■ Colored object tallies
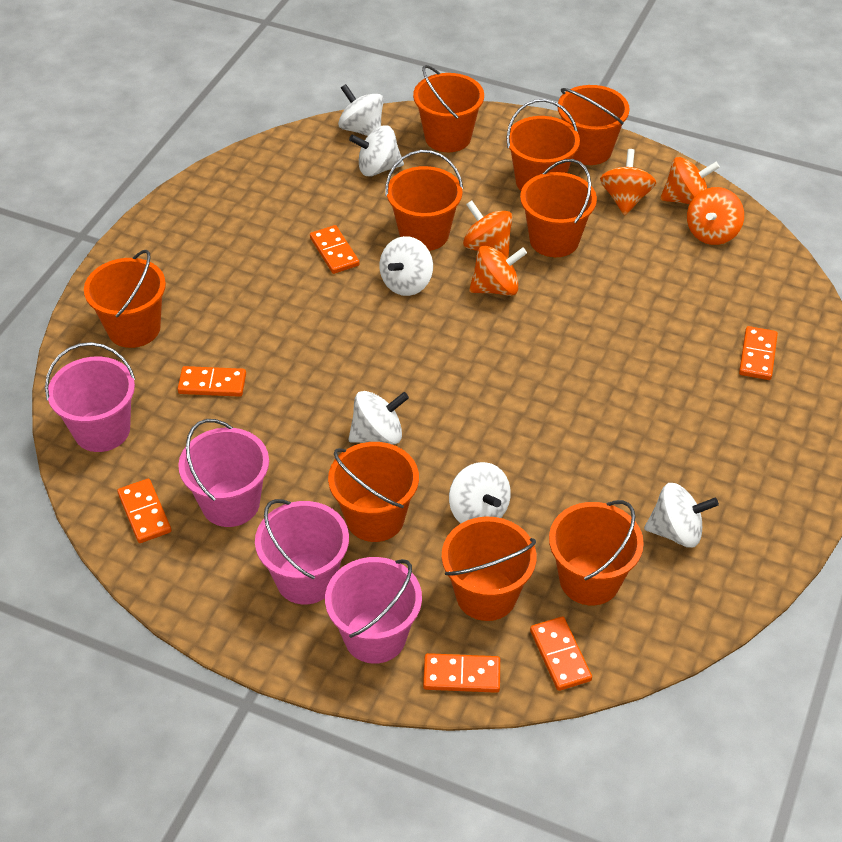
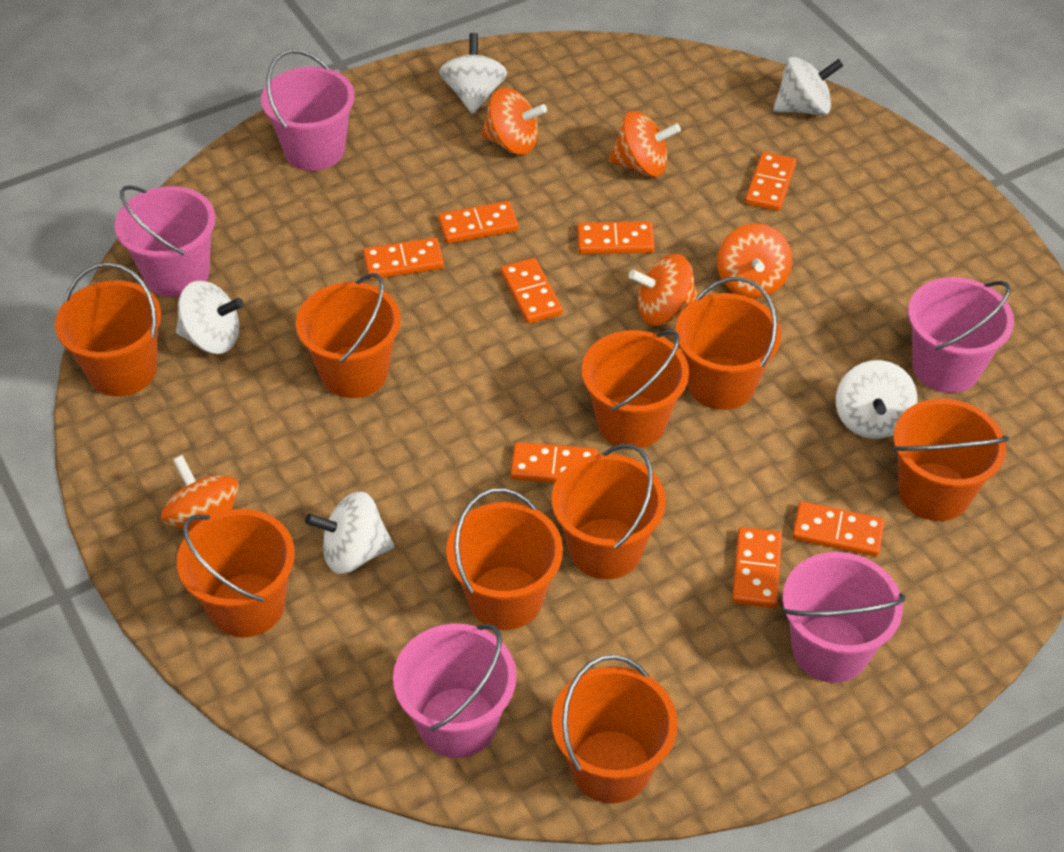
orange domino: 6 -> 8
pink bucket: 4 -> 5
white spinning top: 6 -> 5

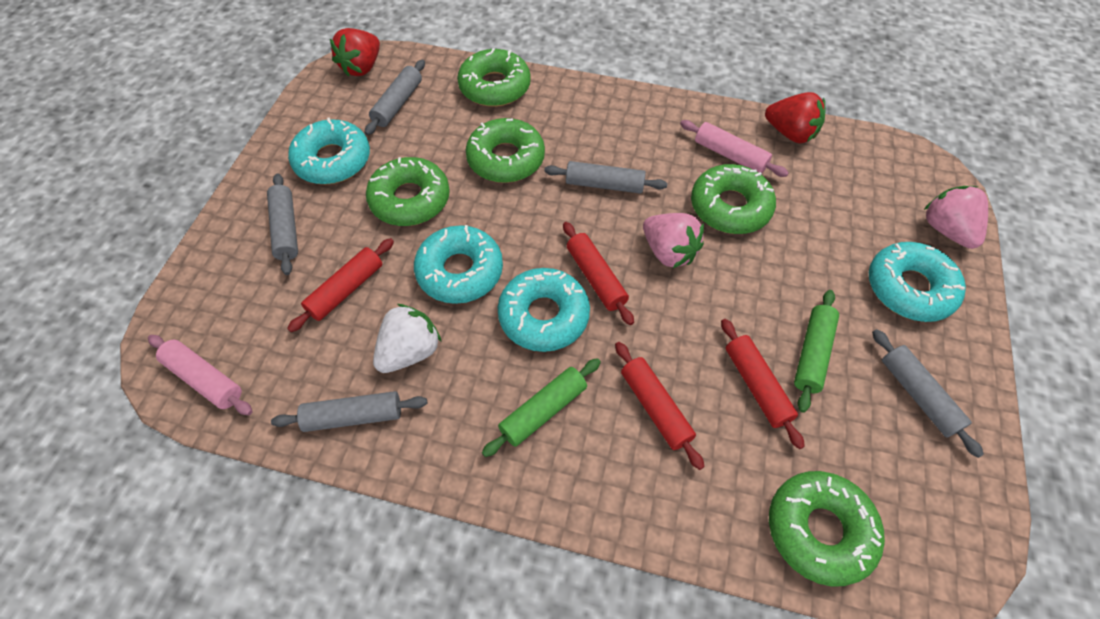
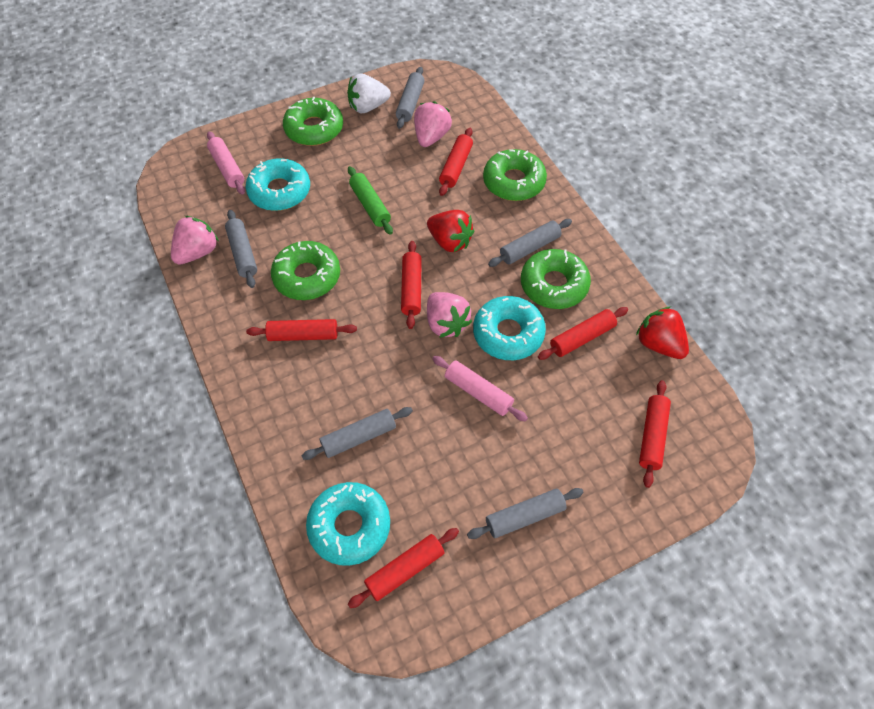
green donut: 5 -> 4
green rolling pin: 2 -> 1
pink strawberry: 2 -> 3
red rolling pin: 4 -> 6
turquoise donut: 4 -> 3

■ Problem to solve
When you print the records above, keep them exact and leave out the pictures.

■ Exercise output
orange domino: 6 -> 8
pink bucket: 4 -> 5
white spinning top: 6 -> 5

green donut: 5 -> 4
green rolling pin: 2 -> 1
pink strawberry: 2 -> 3
red rolling pin: 4 -> 6
turquoise donut: 4 -> 3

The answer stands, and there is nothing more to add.